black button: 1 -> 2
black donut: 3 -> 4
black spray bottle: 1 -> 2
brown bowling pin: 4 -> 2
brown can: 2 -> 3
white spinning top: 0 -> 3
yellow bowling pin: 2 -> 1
:::::
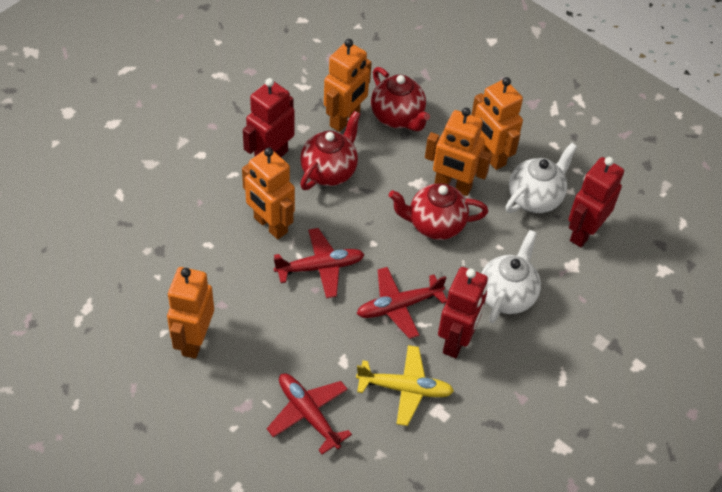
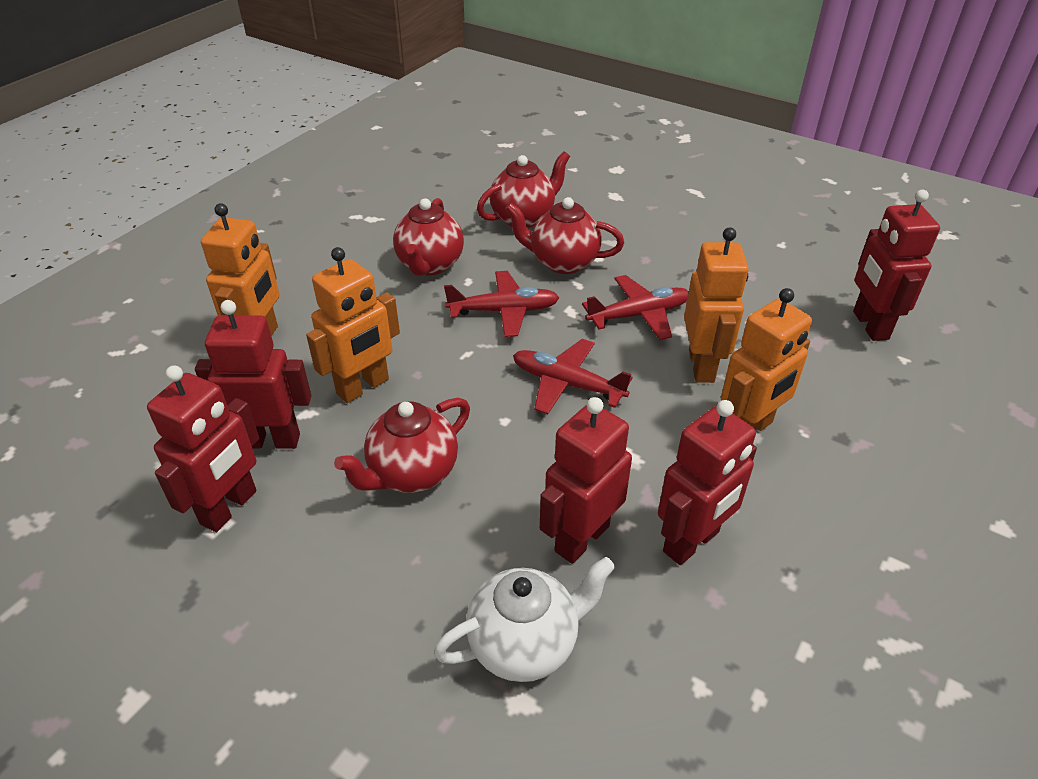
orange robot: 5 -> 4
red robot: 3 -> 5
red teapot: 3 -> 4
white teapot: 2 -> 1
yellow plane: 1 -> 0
:::::
*WHAT IS REQUIRED*
Retype, in the same exact form, the lines of the material above from the line holding "black button: 1 -> 2" through the line holding "yellow bowling pin: 2 -> 1".

*RESPONSE*
black button: 1 -> 2
black donut: 3 -> 4
black spray bottle: 1 -> 2
brown bowling pin: 4 -> 2
brown can: 2 -> 3
white spinning top: 0 -> 3
yellow bowling pin: 2 -> 1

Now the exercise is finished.